_Your instructions_
Pictures must be dropped from the copy of the entries below; all else is returned exactly.

-- Opening Marker --

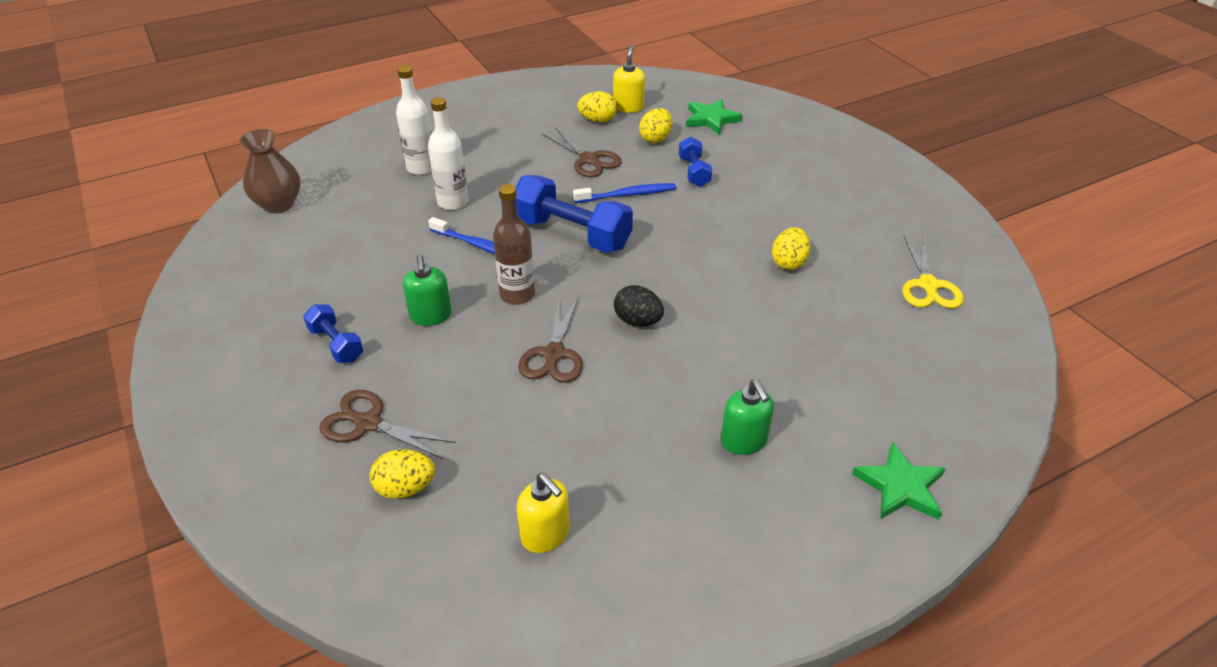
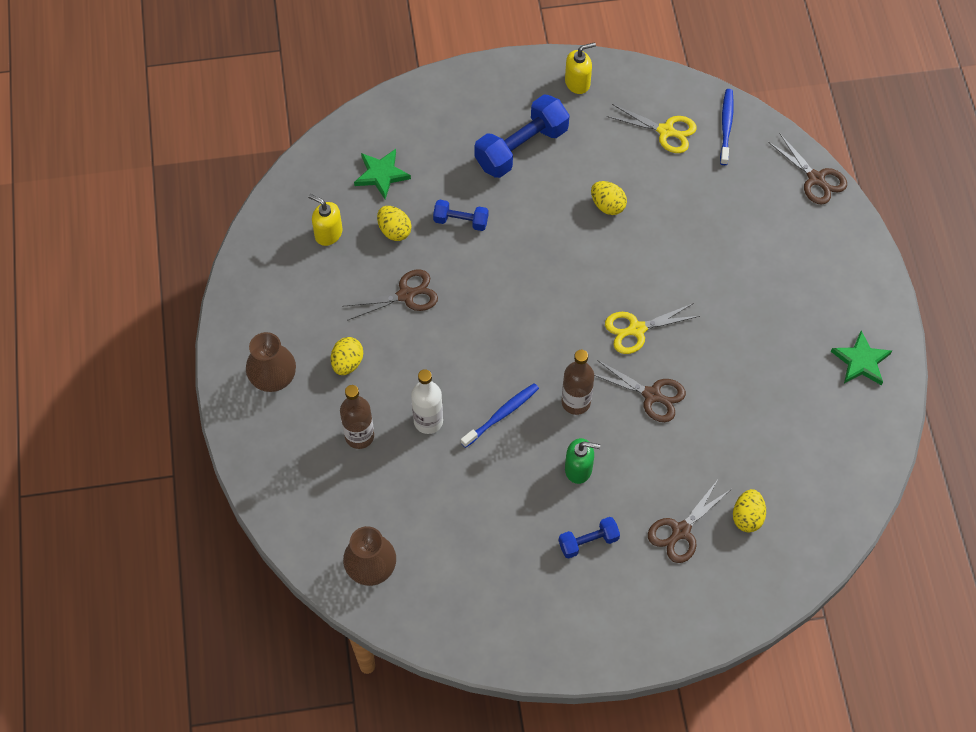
camera: 70 degrees left, 20 degrees up
white bottle [396,65,432,175] -> brown bottle [340,385,374,449]
blue dumbbell [516,175,633,253] -> blue dumbbell moved to [474,95,570,178]
yellow soap dispenser [517,473,570,553] -> yellow soap dispenser moved to [565,42,596,94]
blue toothbrush [573,183,676,203] -> blue toothbrush moved to [720,89,734,165]
yellow egg [577,91,617,122] -> yellow egg moved to [331,337,363,375]
black egg [614,285,664,326] -> yellow scissors [605,303,700,354]
green soap dispenser [721,379,774,455] -> none
green star [852,442,945,520] -> green star moved to [831,331,892,385]
none -> brown vase [246,332,296,392]
none -> brown scissors [768,134,847,205]

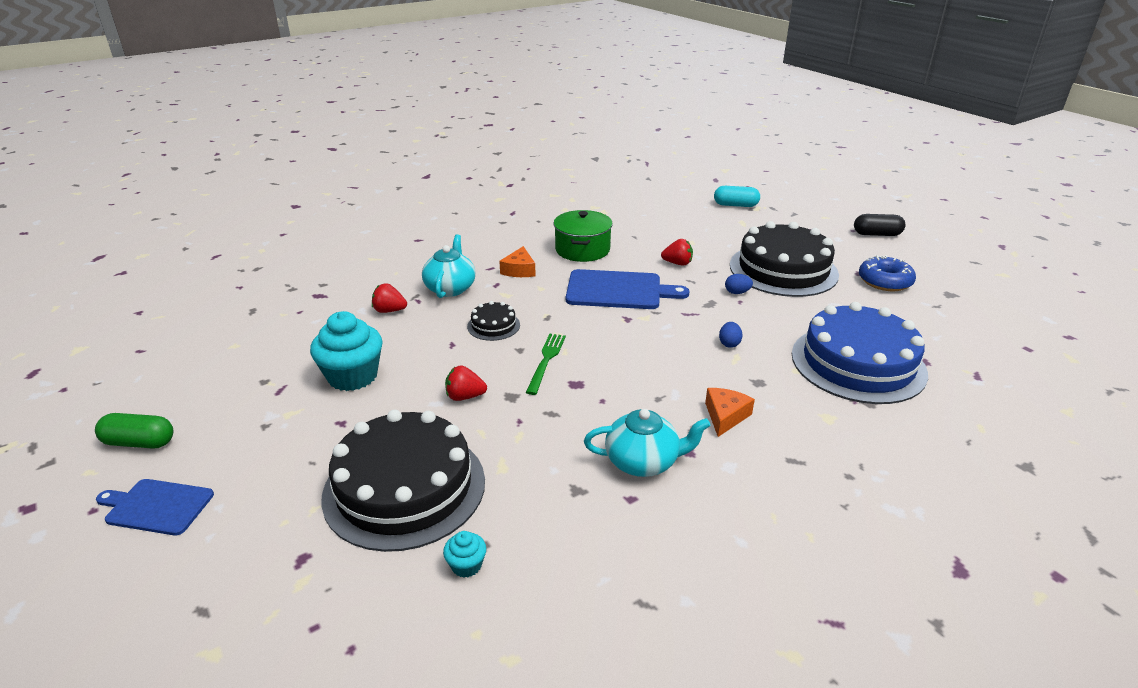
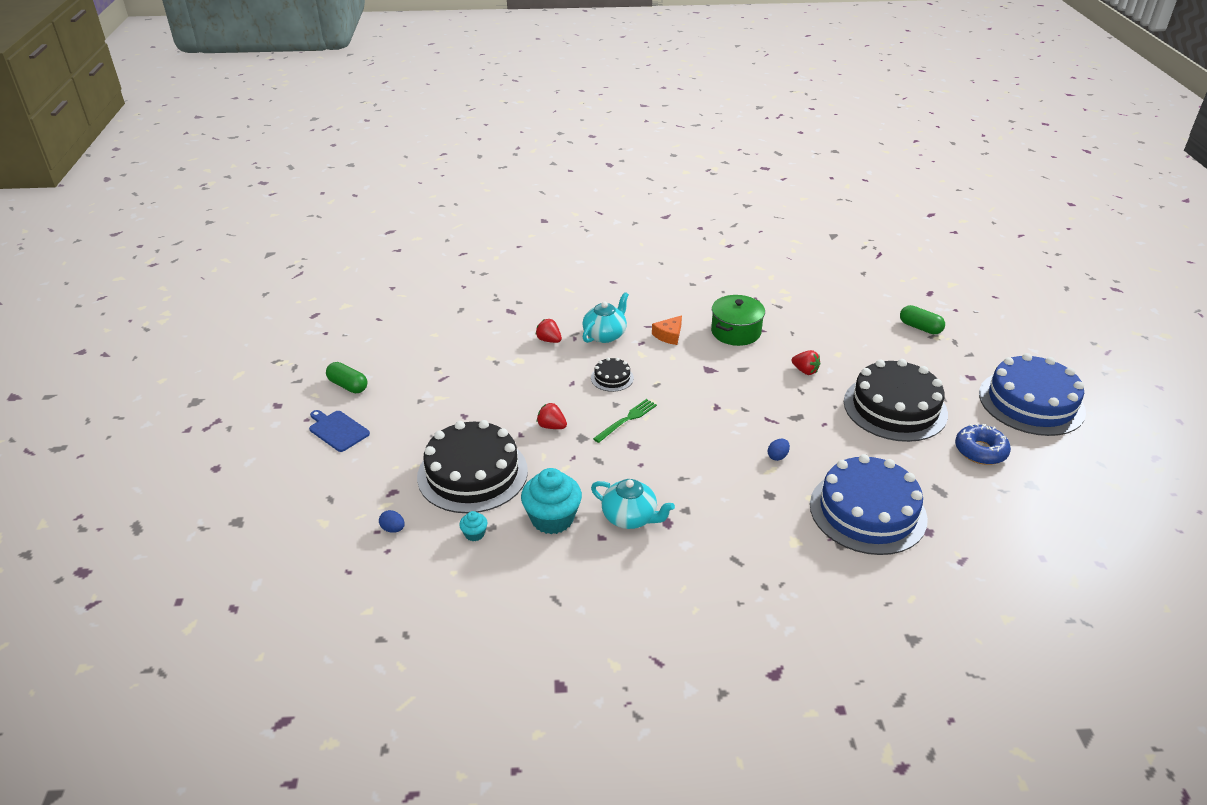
camera: 30 degrees right, 5 degrees up
turquoise cupcake [310,311,383,391] -> turquoise cupcake moved to [521,468,582,534]
blue cutting board [566,269,689,309] -> none
orange cheese [705,388,755,437] -> none
turquoise capsule [714,186,760,207] -> green capsule [900,305,945,334]
blue egg [725,274,753,294] -> blue egg moved to [379,510,405,533]
black capsule [854,214,906,236] -> blue cake [979,353,1086,436]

-- Closing Marker --

_Answer below_
camera: 70 degrees left, 20 degrees up
white bottle [396,65,432,175] -> brown bottle [340,385,374,449]
blue dumbbell [516,175,633,253] -> blue dumbbell moved to [474,95,570,178]
yellow soap dispenser [517,473,570,553] -> yellow soap dispenser moved to [565,42,596,94]
blue toothbrush [573,183,676,203] -> blue toothbrush moved to [720,89,734,165]
yellow egg [577,91,617,122] -> yellow egg moved to [331,337,363,375]
black egg [614,285,664,326] -> yellow scissors [605,303,700,354]
green soap dispenser [721,379,774,455] -> none
green star [852,442,945,520] -> green star moved to [831,331,892,385]
none -> brown vase [246,332,296,392]
none -> brown scissors [768,134,847,205]

camera: 30 degrees right, 5 degrees up
turquoise cupcake [310,311,383,391] -> turquoise cupcake moved to [521,468,582,534]
blue cutting board [566,269,689,309] -> none
orange cheese [705,388,755,437] -> none
turquoise capsule [714,186,760,207] -> green capsule [900,305,945,334]
blue egg [725,274,753,294] -> blue egg moved to [379,510,405,533]
black capsule [854,214,906,236] -> blue cake [979,353,1086,436]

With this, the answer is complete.